RECORDS FOR PROCESSING >>
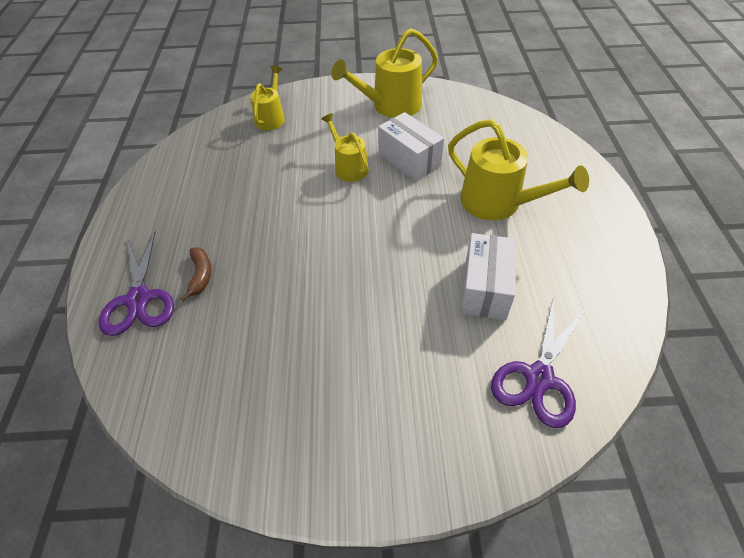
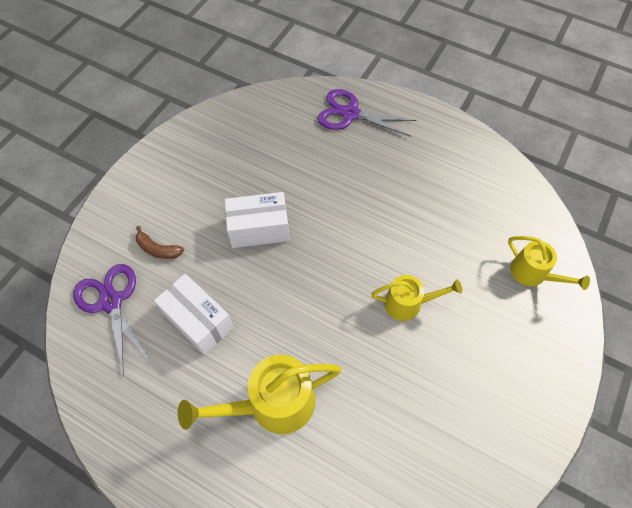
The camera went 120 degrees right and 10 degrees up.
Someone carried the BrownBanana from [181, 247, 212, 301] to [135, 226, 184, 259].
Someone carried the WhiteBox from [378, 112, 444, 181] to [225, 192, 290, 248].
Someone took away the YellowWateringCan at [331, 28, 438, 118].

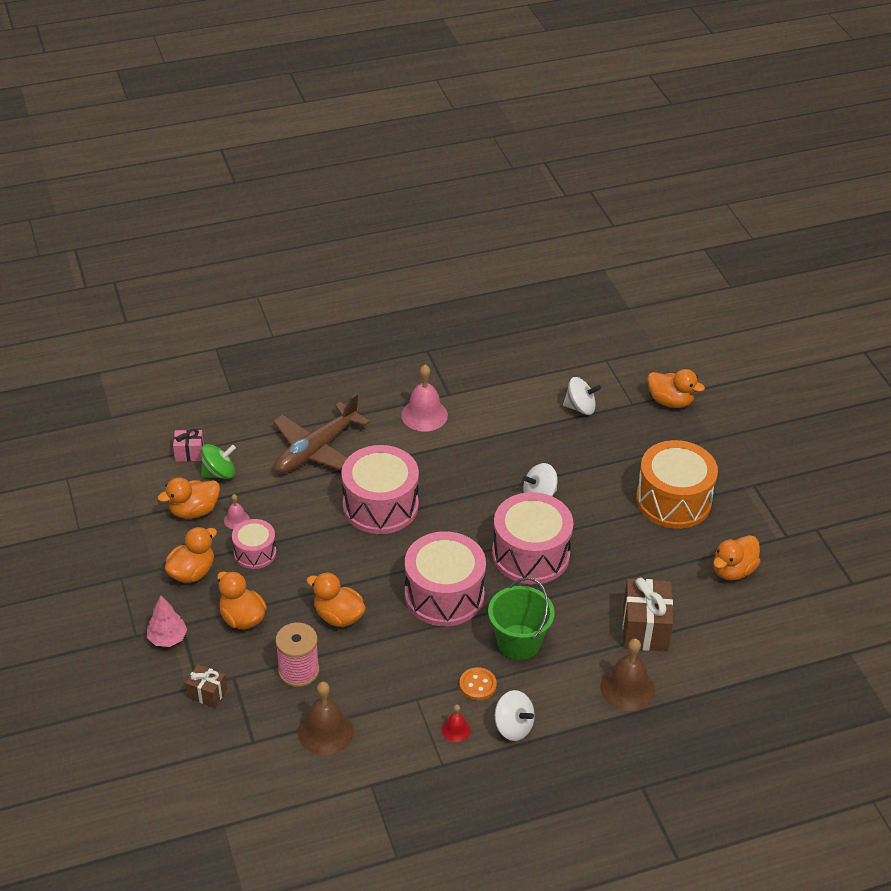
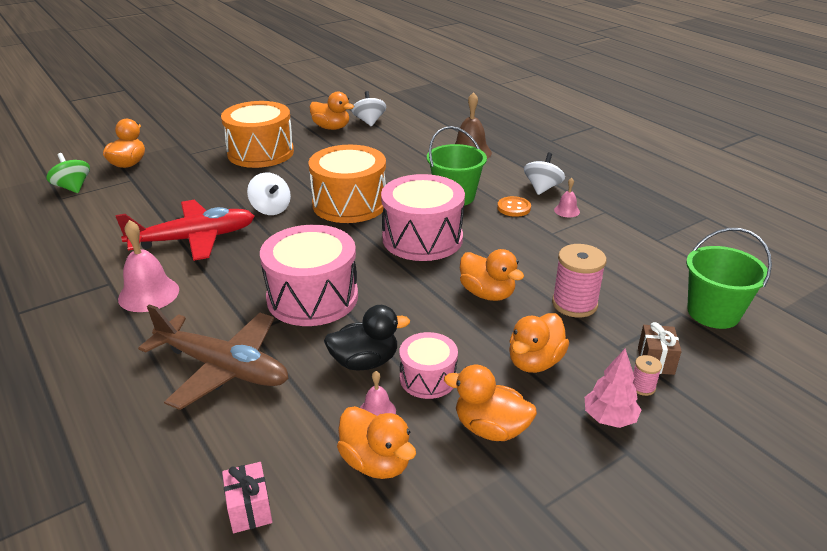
The camera went 105 degrees left and 10 degrees down.
Someone carried the GreenSpinningTop from [201, 444, 236, 479] to [46, 153, 90, 193].
Someone put down the RedPlane at [115, 200, 255, 261].
Someone repainted the PinkDrum at [492, 492, 573, 584], which became the OrangeDrum at [309, 145, 386, 223].
Someone put down the BlackDuck at [324, 305, 410, 371].
Someone carried the WhiteSpinningTop from [563, 377, 601, 415] to [351, 91, 386, 127].
Someone rotated the OrangeDuck at [306, 572, 366, 627] by 60 degrees counterclockwise.
Someone repainted the RedBell at [442, 705, 471, 742], which became the PinkBell at [554, 178, 580, 217].
Someone put down the PinkSpool at [633, 355, 662, 396].
Someone put down the GreenBucket at [686, 228, 772, 329].
Someone took away the BrownBell at [298, 682, 354, 755].
Someone took away the BrownGift at [623, 578, 673, 651].

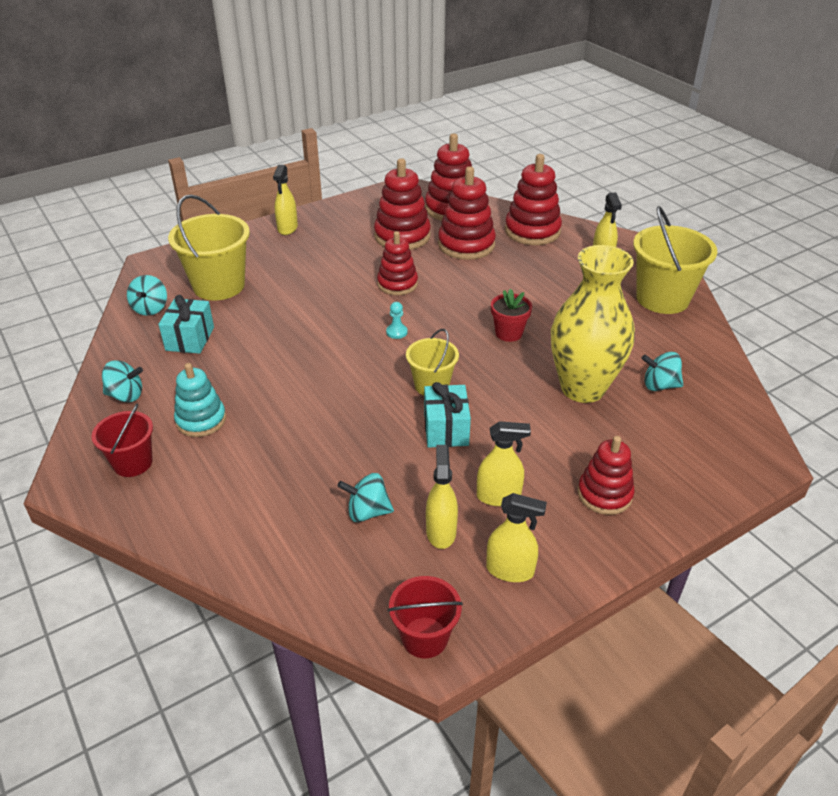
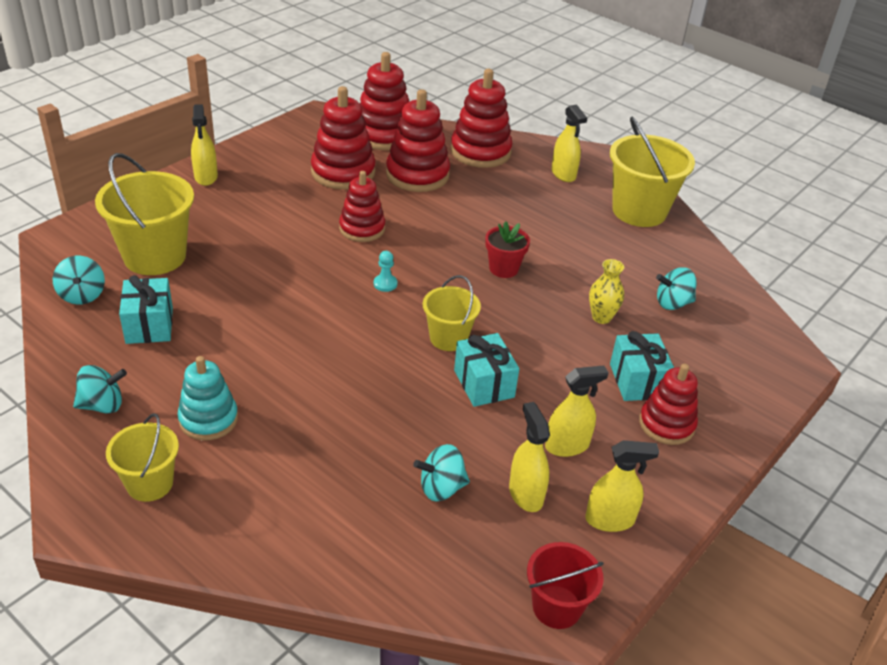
The camera went 20 degrees left and 0 degrees up.
Someone repainted the RedBucket at [91, 404, 153, 477], which became the YellowBucket at [106, 413, 179, 502].
Someone scaled the YellowVase at [551, 245, 635, 403] by 0.41.
Someone put down the TurquoiseGift at [610, 331, 674, 401].

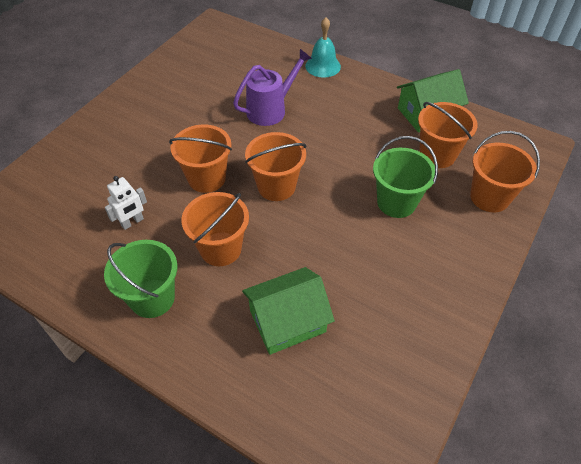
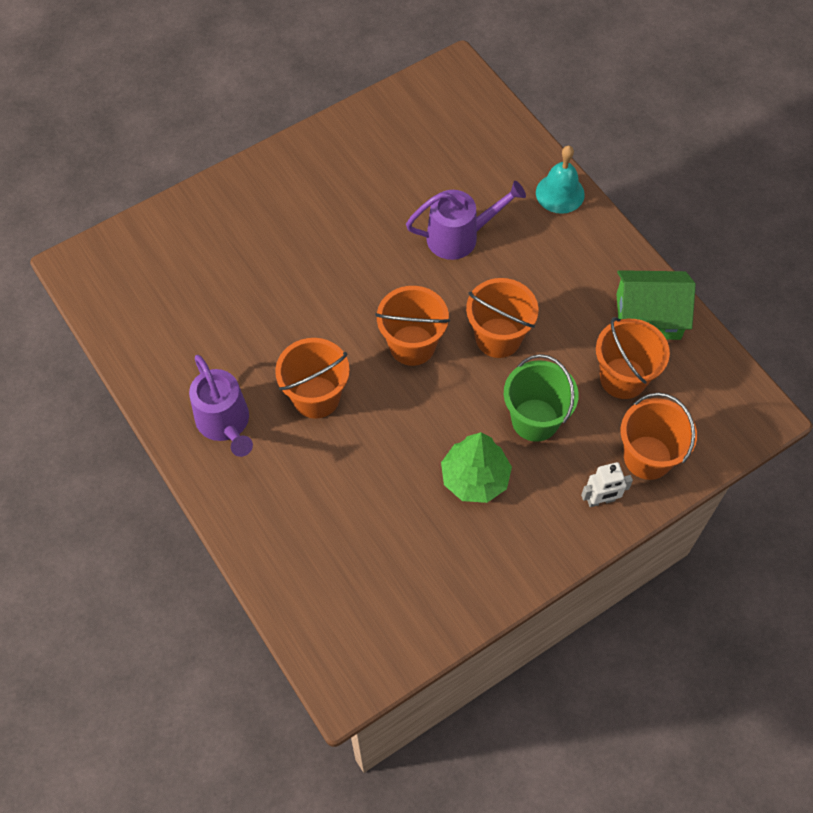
The camera went 25 degrees right and 10 degrees up.
Someone swapped the GreenBucket at [104, 240, 177, 318] for the PurpleWateringCan at [189, 355, 253, 457].
Someone put down the GreenTree at [441, 432, 512, 503].
Someone carried the OrangeBucket from [169, 124, 232, 193] to [466, 278, 538, 358].
Someone carried the WhiteRobot from [105, 176, 147, 230] to [581, 462, 633, 507].
Someone took away the GreenHouse at [242, 267, 335, 355].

YOUR GOAL >> Give the data again exactly as written, with all pictures left out.

OUTPUT OF THE TASK >>
The camera went 120 degrees right and 10 degrees up.
Someone carried the BrownBanana from [181, 247, 212, 301] to [135, 226, 184, 259].
Someone carried the WhiteBox from [378, 112, 444, 181] to [225, 192, 290, 248].
Someone took away the YellowWateringCan at [331, 28, 438, 118].

The camera went 105 degrees left and 10 degrees down.
Someone carried the GreenSpinningTop from [201, 444, 236, 479] to [46, 153, 90, 193].
Someone put down the RedPlane at [115, 200, 255, 261].
Someone repainted the PinkDrum at [492, 492, 573, 584], which became the OrangeDrum at [309, 145, 386, 223].
Someone put down the BlackDuck at [324, 305, 410, 371].
Someone carried the WhiteSpinningTop from [563, 377, 601, 415] to [351, 91, 386, 127].
Someone rotated the OrangeDuck at [306, 572, 366, 627] by 60 degrees counterclockwise.
Someone repainted the RedBell at [442, 705, 471, 742], which became the PinkBell at [554, 178, 580, 217].
Someone put down the PinkSpool at [633, 355, 662, 396].
Someone put down the GreenBucket at [686, 228, 772, 329].
Someone took away the BrownBell at [298, 682, 354, 755].
Someone took away the BrownGift at [623, 578, 673, 651].

The camera went 20 degrees left and 0 degrees up.
Someone repainted the RedBucket at [91, 404, 153, 477], which became the YellowBucket at [106, 413, 179, 502].
Someone scaled the YellowVase at [551, 245, 635, 403] by 0.41.
Someone put down the TurquoiseGift at [610, 331, 674, 401].

The camera went 25 degrees right and 10 degrees up.
Someone swapped the GreenBucket at [104, 240, 177, 318] for the PurpleWateringCan at [189, 355, 253, 457].
Someone put down the GreenTree at [441, 432, 512, 503].
Someone carried the OrangeBucket from [169, 124, 232, 193] to [466, 278, 538, 358].
Someone carried the WhiteRobot from [105, 176, 147, 230] to [581, 462, 633, 507].
Someone took away the GreenHouse at [242, 267, 335, 355].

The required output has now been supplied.